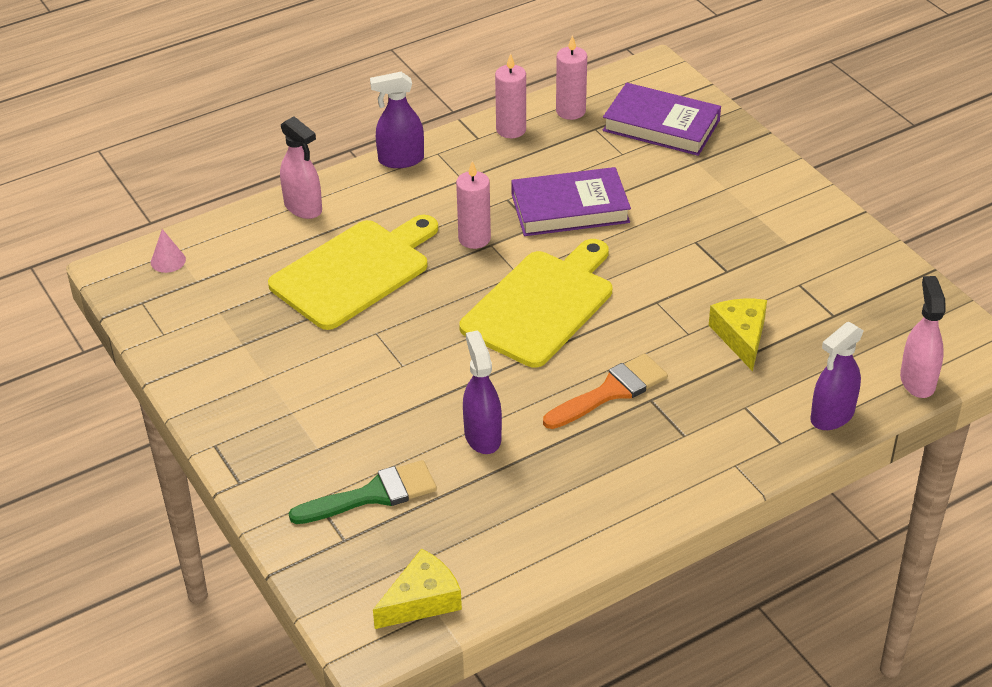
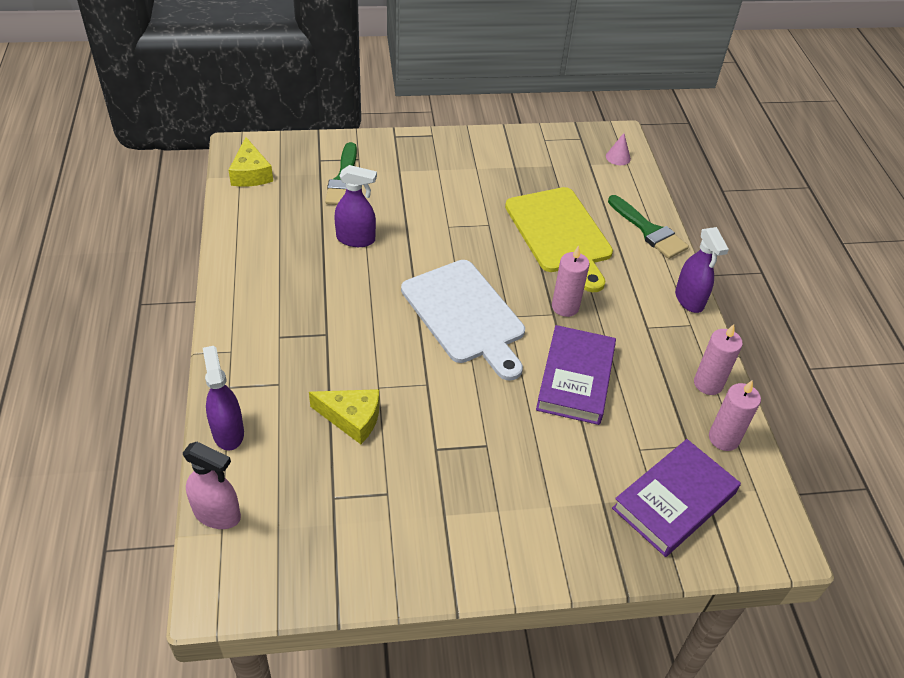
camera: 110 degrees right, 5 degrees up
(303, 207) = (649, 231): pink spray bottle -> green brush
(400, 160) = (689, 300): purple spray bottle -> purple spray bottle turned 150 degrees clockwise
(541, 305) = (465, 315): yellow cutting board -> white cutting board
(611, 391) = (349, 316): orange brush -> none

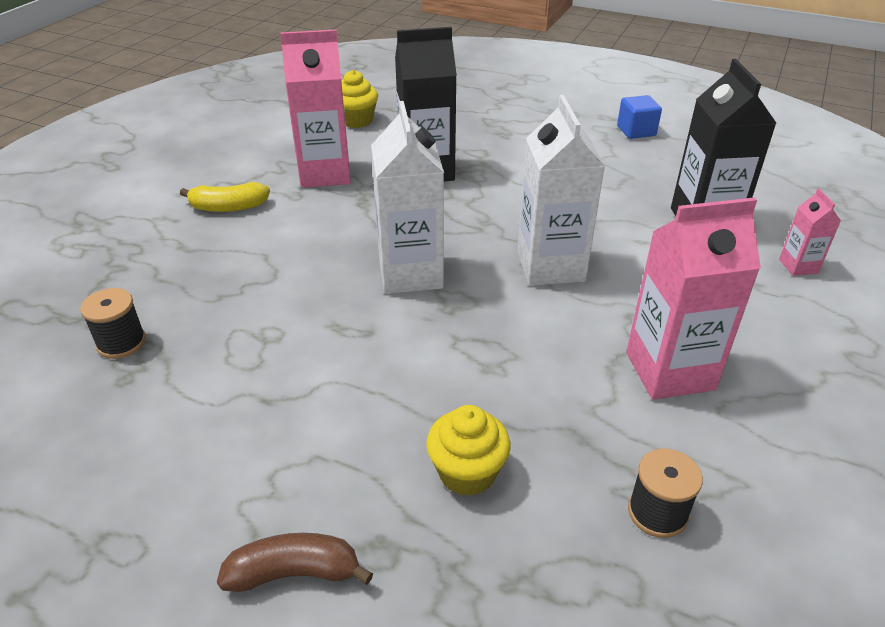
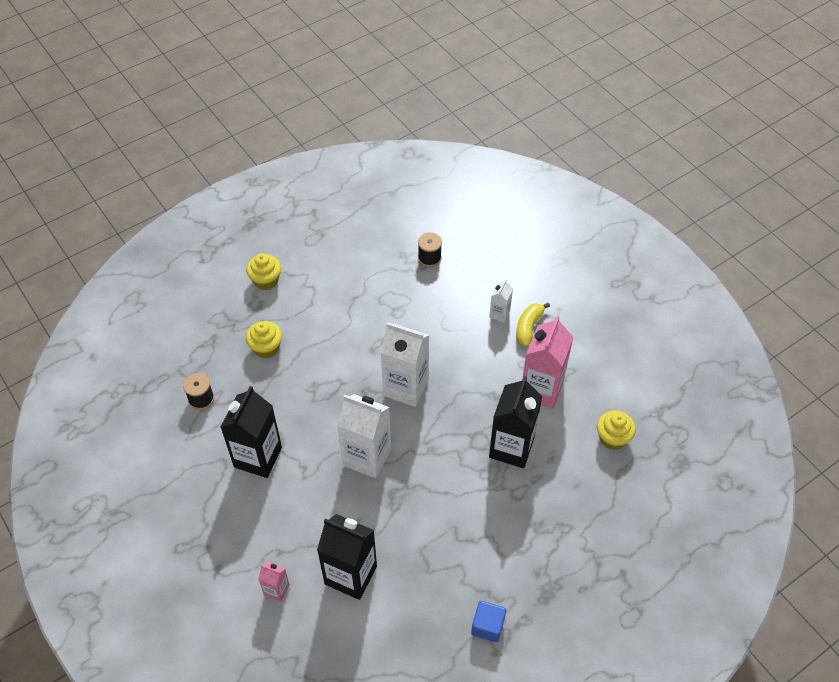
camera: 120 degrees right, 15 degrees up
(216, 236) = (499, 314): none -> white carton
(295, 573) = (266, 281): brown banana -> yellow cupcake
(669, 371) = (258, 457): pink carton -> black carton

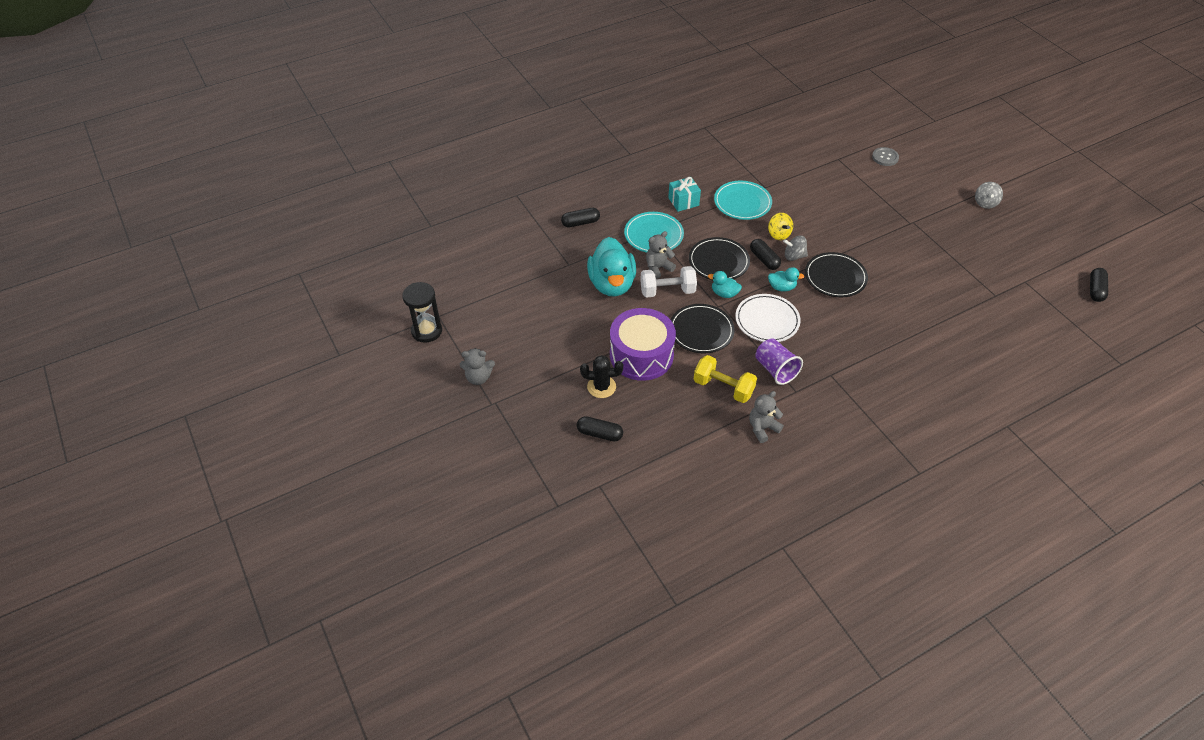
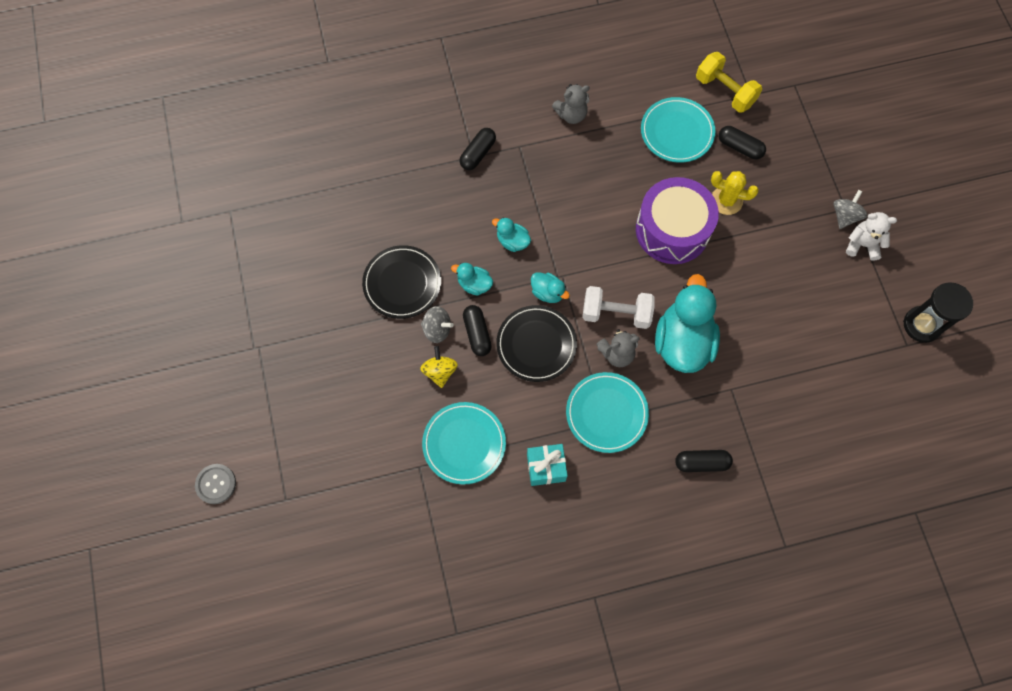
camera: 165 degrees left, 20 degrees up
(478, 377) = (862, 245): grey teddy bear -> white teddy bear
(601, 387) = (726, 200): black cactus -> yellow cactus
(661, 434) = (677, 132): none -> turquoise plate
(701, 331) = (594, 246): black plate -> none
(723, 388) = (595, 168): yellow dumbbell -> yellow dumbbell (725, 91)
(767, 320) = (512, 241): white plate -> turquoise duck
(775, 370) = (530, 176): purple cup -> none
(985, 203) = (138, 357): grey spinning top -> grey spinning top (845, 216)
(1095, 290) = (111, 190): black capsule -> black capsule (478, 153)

--

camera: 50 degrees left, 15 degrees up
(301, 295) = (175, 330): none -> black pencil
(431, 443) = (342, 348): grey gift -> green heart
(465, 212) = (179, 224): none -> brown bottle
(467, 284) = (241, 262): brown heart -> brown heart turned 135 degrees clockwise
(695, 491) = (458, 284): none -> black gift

--

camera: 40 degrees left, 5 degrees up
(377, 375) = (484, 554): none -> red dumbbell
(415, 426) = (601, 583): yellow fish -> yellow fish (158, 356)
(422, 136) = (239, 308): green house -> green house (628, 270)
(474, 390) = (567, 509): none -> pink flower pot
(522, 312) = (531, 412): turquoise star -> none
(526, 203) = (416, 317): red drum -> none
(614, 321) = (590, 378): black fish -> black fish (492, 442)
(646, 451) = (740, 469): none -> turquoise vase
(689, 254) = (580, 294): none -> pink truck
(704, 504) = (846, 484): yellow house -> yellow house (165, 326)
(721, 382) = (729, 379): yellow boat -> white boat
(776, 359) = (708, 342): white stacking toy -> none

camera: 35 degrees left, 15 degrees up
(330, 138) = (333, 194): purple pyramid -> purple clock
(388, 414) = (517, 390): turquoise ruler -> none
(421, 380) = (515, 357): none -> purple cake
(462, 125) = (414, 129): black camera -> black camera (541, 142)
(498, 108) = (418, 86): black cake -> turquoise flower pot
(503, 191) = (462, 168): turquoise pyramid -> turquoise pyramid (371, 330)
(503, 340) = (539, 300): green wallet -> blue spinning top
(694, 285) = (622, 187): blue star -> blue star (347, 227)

--

## Assigned task:
For each line above that has the word "white", add one to a tally, and report the final tally alone.

## Reply to the task:
6